==== Supplied material

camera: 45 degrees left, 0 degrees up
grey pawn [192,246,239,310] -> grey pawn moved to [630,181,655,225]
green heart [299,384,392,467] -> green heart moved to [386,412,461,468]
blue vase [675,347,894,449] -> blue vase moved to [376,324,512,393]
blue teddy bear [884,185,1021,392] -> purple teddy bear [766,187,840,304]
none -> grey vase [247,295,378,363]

========
==== Supplied material

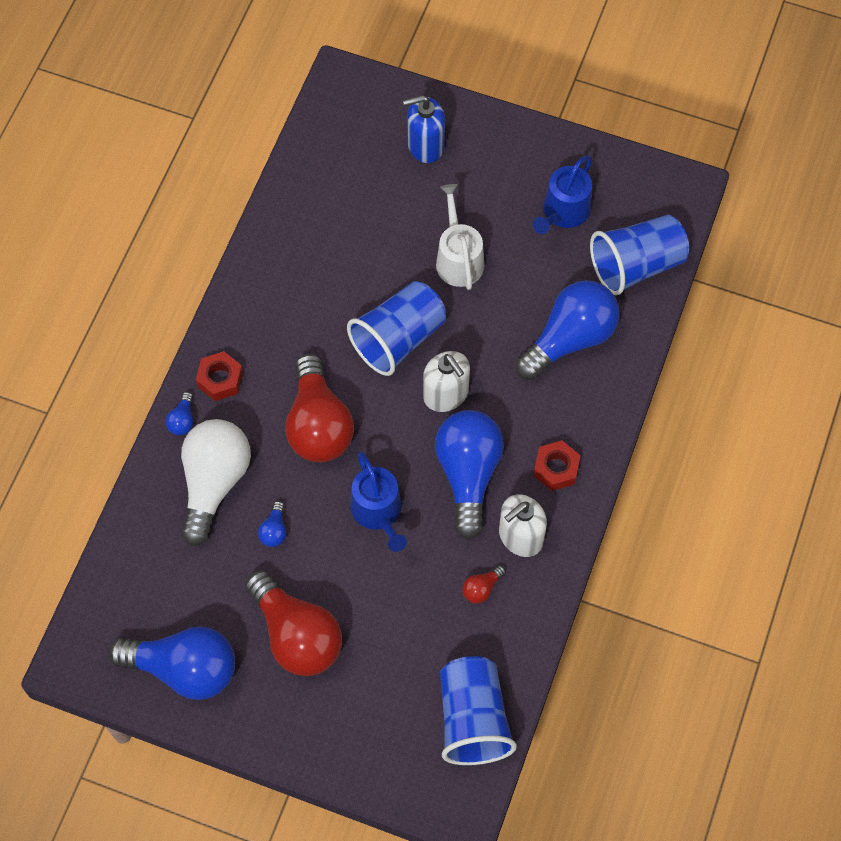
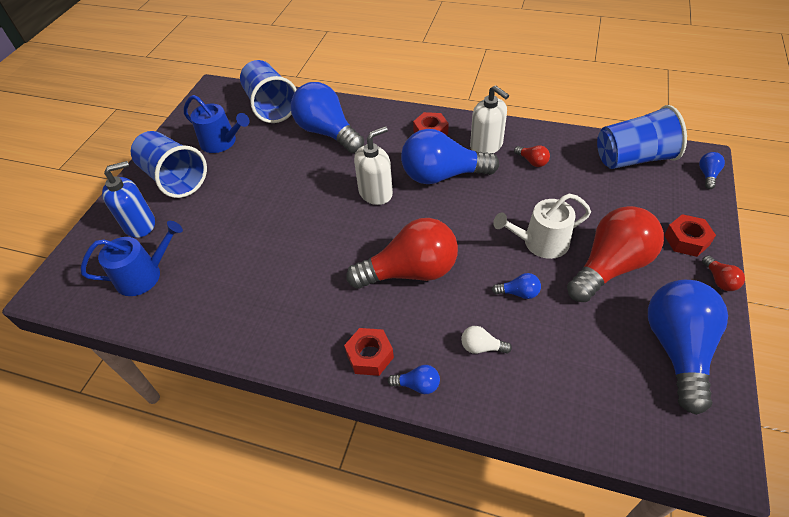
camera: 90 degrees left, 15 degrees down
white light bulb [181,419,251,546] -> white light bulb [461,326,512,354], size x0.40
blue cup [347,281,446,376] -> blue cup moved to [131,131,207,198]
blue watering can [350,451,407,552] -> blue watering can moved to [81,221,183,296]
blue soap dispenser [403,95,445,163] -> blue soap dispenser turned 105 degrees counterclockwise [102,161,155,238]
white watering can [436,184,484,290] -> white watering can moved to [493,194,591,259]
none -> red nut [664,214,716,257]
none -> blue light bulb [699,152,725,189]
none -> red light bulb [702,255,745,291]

========
==== Supplied material

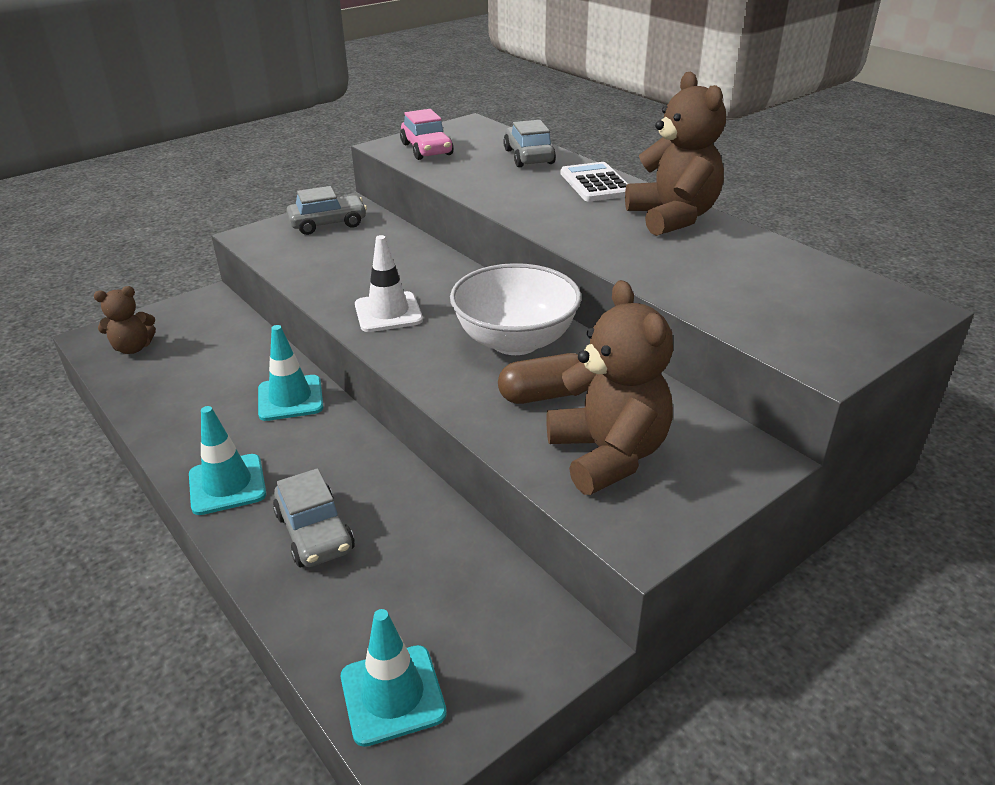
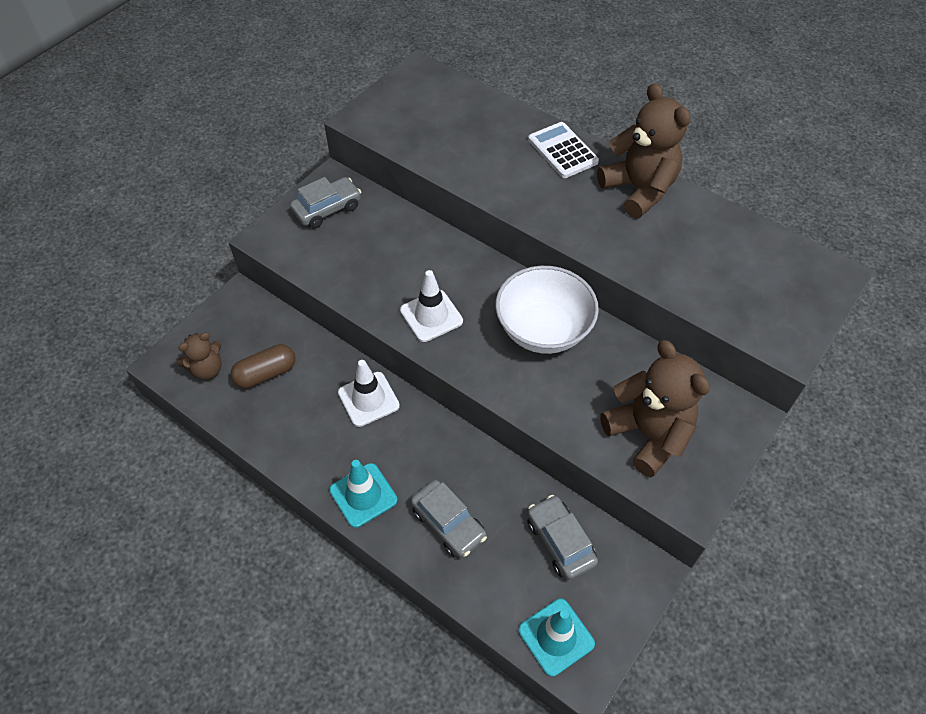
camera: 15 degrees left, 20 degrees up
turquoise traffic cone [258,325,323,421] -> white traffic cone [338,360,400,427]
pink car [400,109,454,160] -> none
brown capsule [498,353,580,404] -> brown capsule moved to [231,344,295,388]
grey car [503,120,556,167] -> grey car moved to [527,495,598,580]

========

### What the task asks
Of the lines above, output exactly those from the line bearing "white light bulb [181,419,251,546]" through the line bearing "none -> red light bulb [702,255,745,291]", inclusive.

### Answer to the problem
white light bulb [181,419,251,546] -> white light bulb [461,326,512,354], size x0.40
blue cup [347,281,446,376] -> blue cup moved to [131,131,207,198]
blue watering can [350,451,407,552] -> blue watering can moved to [81,221,183,296]
blue soap dispenser [403,95,445,163] -> blue soap dispenser turned 105 degrees counterclockwise [102,161,155,238]
white watering can [436,184,484,290] -> white watering can moved to [493,194,591,259]
none -> red nut [664,214,716,257]
none -> blue light bulb [699,152,725,189]
none -> red light bulb [702,255,745,291]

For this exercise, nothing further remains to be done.